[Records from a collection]
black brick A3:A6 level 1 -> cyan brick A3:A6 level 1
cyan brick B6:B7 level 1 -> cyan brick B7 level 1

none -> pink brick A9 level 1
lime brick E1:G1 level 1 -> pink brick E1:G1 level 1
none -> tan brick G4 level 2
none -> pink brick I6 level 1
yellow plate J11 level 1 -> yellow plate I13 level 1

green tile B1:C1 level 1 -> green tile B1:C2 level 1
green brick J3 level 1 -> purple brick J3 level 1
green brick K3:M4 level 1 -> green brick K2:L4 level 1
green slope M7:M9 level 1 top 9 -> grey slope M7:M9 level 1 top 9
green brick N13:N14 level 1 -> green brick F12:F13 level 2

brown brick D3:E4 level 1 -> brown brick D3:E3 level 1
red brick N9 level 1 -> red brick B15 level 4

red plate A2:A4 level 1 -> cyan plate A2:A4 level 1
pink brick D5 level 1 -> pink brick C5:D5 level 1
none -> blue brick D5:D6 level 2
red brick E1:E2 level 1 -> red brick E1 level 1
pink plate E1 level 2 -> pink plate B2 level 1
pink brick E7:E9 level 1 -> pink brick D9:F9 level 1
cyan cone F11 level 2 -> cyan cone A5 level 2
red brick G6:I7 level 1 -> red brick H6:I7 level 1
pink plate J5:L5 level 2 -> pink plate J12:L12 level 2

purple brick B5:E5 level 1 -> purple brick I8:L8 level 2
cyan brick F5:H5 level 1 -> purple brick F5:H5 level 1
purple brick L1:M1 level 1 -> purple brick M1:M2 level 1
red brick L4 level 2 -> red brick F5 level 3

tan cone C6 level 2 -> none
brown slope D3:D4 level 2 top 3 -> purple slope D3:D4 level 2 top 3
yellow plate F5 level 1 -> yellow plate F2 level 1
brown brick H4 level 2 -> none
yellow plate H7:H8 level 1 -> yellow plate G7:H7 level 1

Work to complete: The answer must be every record above, repeated exactly as written.

Task output:
black brick A3:A6 level 1 -> cyan brick A3:A6 level 1
cyan brick B6:B7 level 1 -> cyan brick B7 level 1

none -> pink brick A9 level 1
lime brick E1:G1 level 1 -> pink brick E1:G1 level 1
none -> tan brick G4 level 2
none -> pink brick I6 level 1
yellow plate J11 level 1 -> yellow plate I13 level 1

green tile B1:C1 level 1 -> green tile B1:C2 level 1
green brick J3 level 1 -> purple brick J3 level 1
green brick K3:M4 level 1 -> green brick K2:L4 level 1
green slope M7:M9 level 1 top 9 -> grey slope M7:M9 level 1 top 9
green brick N13:N14 level 1 -> green brick F12:F13 level 2

brown brick D3:E4 level 1 -> brown brick D3:E3 level 1
red brick N9 level 1 -> red brick B15 level 4

red plate A2:A4 level 1 -> cyan plate A2:A4 level 1
pink brick D5 level 1 -> pink brick C5:D5 level 1
none -> blue brick D5:D6 level 2
red brick E1:E2 level 1 -> red brick E1 level 1
pink plate E1 level 2 -> pink plate B2 level 1
pink brick E7:E9 level 1 -> pink brick D9:F9 level 1
cyan cone F11 level 2 -> cyan cone A5 level 2
red brick G6:I7 level 1 -> red brick H6:I7 level 1
pink plate J5:L5 level 2 -> pink plate J12:L12 level 2

purple brick B5:E5 level 1 -> purple brick I8:L8 level 2
cyan brick F5:H5 level 1 -> purple brick F5:H5 level 1
purple brick L1:M1 level 1 -> purple brick M1:M2 level 1
red brick L4 level 2 -> red brick F5 level 3

tan cone C6 level 2 -> none
brown slope D3:D4 level 2 top 3 -> purple slope D3:D4 level 2 top 3
yellow plate F5 level 1 -> yellow plate F2 level 1
brown brick H4 level 2 -> none
yellow plate H7:H8 level 1 -> yellow plate G7:H7 level 1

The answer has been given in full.